• **Work task**
Only some lines are wanted. Transcribe, exactly, the lines below from the line with "camera: 20 degrees right, 0 degrees up" up to and including the line with "none -> red robot [224,357,294,442]".

• **Task data**
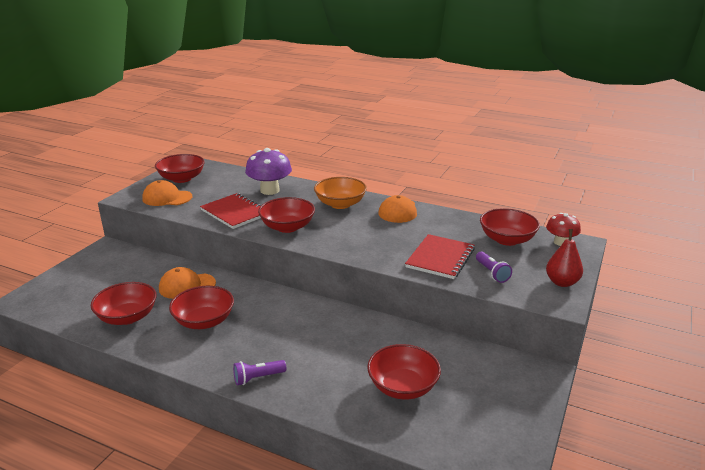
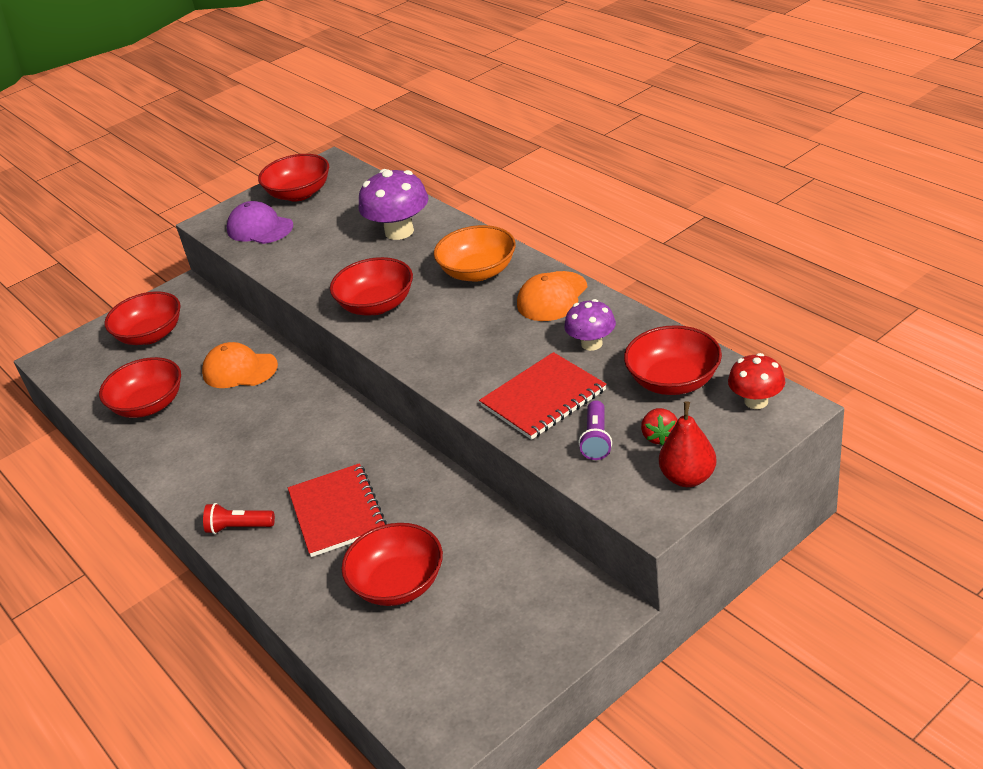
camera: 30 degrees right, 10 degrees up
orange cap [142,180,192,206] -> purple cap [227,201,293,244]
red bowl [169,286,234,329] -> red bowl moved to [104,291,181,345]
red notebook [200,193,261,229] -> red notebook moved to [288,463,387,557]
purple flashlight [233,360,286,385] -> red flashlight [203,503,275,534]
none -> purple mushroom [564,299,616,351]
none -> red strawberry [641,408,678,445]

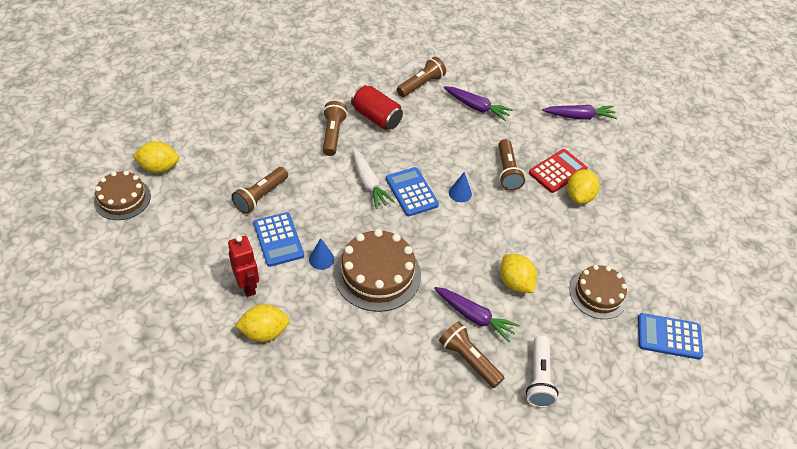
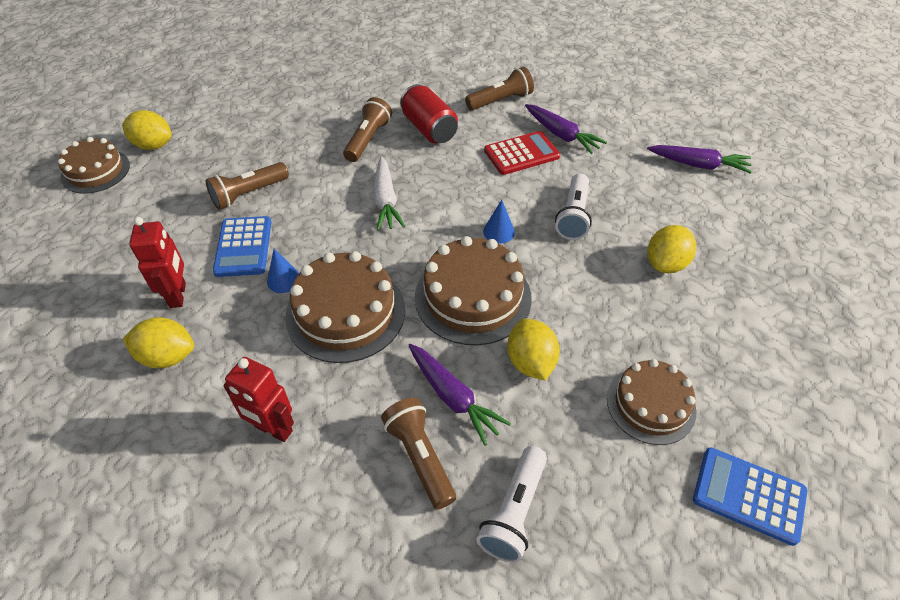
camera: 20 degrees right, 0 degrees up
blue calculator [386,167,439,216] -> none
brown flashlight [498,139,525,191] -> white flashlight [555,173,592,240]
red calculator [529,149,588,193] -> red calculator moved to [484,131,560,175]
none -> red robot [224,357,294,442]
none -> brown cake [415,236,532,345]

• **Reply to the exercise**
camera: 20 degrees right, 0 degrees up
blue calculator [386,167,439,216] -> none
brown flashlight [498,139,525,191] -> white flashlight [555,173,592,240]
red calculator [529,149,588,193] -> red calculator moved to [484,131,560,175]
none -> red robot [224,357,294,442]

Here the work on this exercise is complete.